The task – All that is needed is each line of the entries holding the word "brown", copied as it stands.

Exercise material –
Segment Open
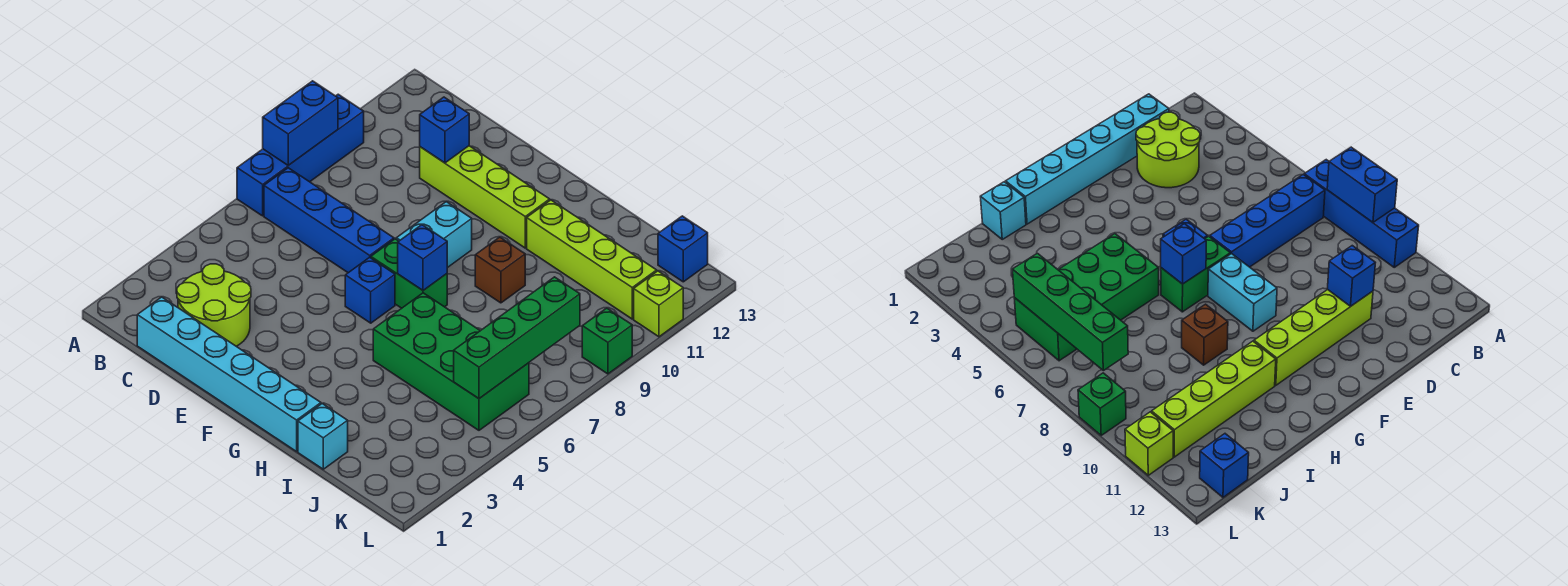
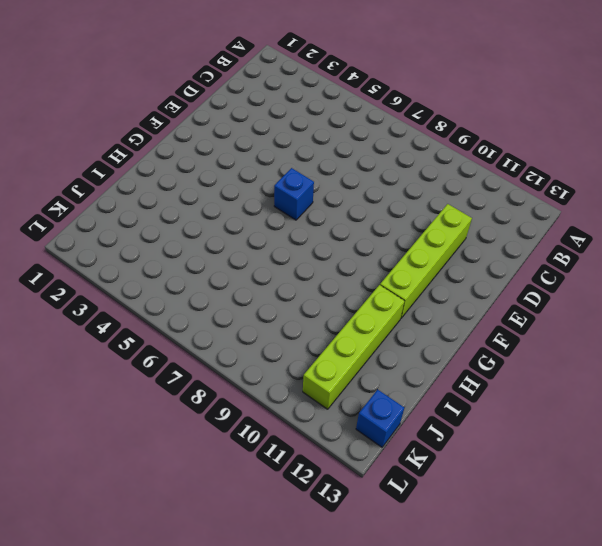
none -> blue 1x4 brick [237,94,364,216]
none -> blue 1x4 brick [264,168,394,273]
none -> cyan 1x6 brick [137,297,321,452]

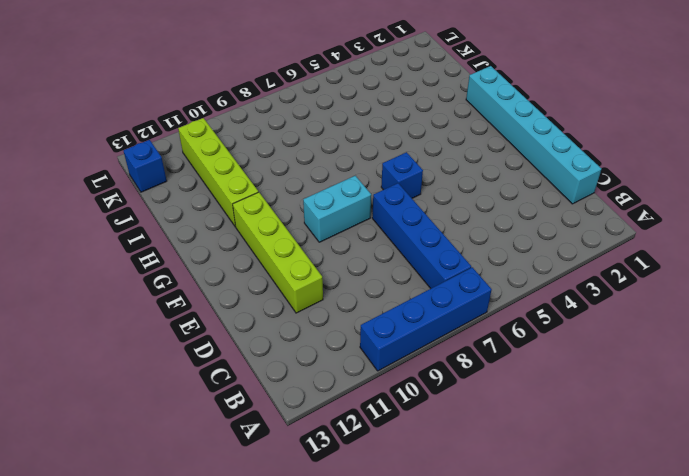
none -> lime 2x2 round brick [177,264,251,346]
none -> green 1x2 brick [371,239,447,308]
none -> green 2x4 brick [373,293,529,430]

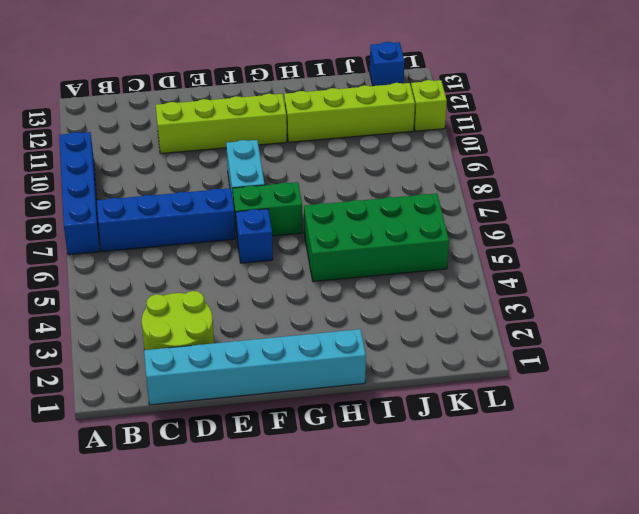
none -> brown 1x1 brick [475,237,525,303]
none -> cyan 1x1 brick [298,403,348,469]
none -> green 1x1 brick [582,308,632,374]

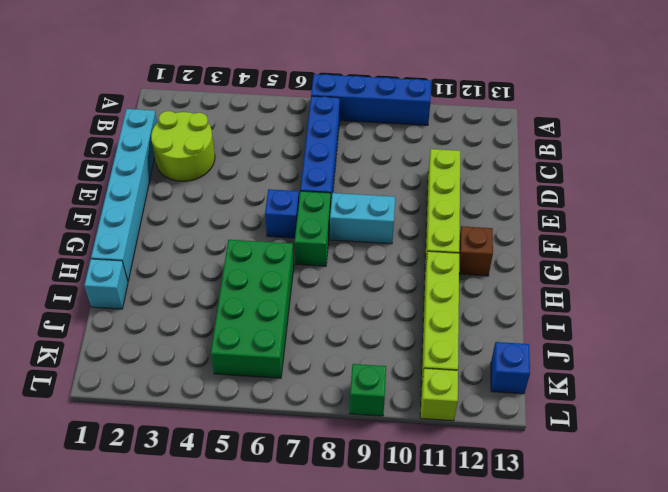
brown 1x1 brick [459,226,493,276] -> brown 1x1 brick moved to [475,237,525,303]
none -> blue 1x2 brick [263,81,338,165]
none -> blue 1x1 brick [420,97,469,163]
none -> blue 1x1 brick [398,225,447,290]

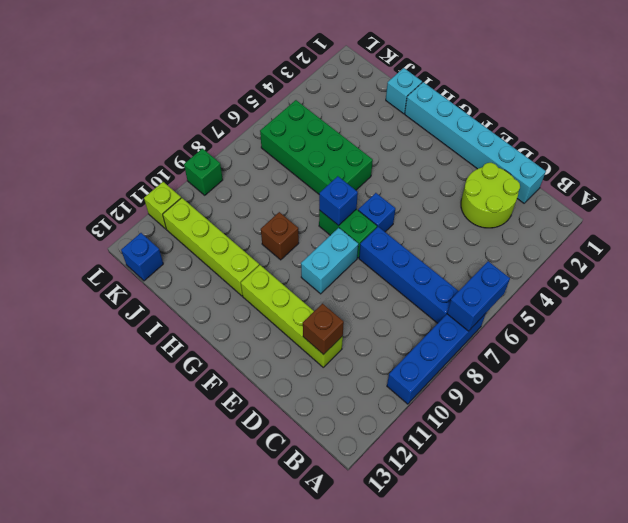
blue 1x2 brick [447,261,510,331] -> blue 1x2 brick moved to [263,81,338,165]
brown 1x1 brick [303,304,344,355] -> blue 1x1 brick [420,97,469,163]
none -> green 1x4 brick [454,277,580,399]

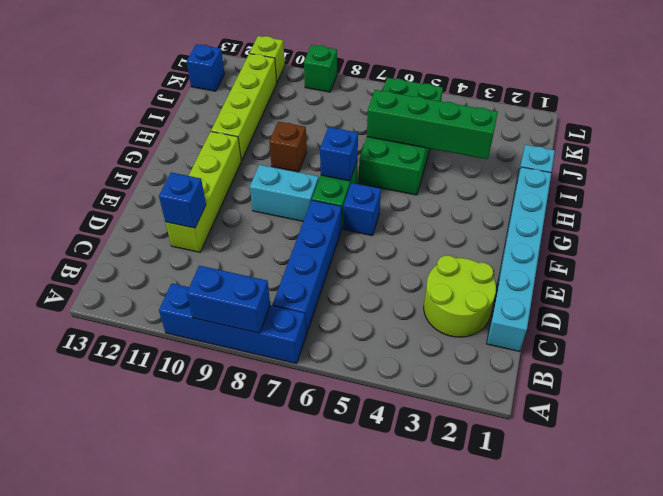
green 1x4 brick [367,90,498,159] -> green 1x4 brick moved to [454,277,580,399]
Segment Closed
Task response –
none -> brown 1x1 brick [475,237,525,303]
brown 1x1 brick [459,226,493,276] -> brown 1x1 brick moved to [475,237,525,303]
brown 1x1 brick [303,304,344,355] -> blue 1x1 brick [420,97,469,163]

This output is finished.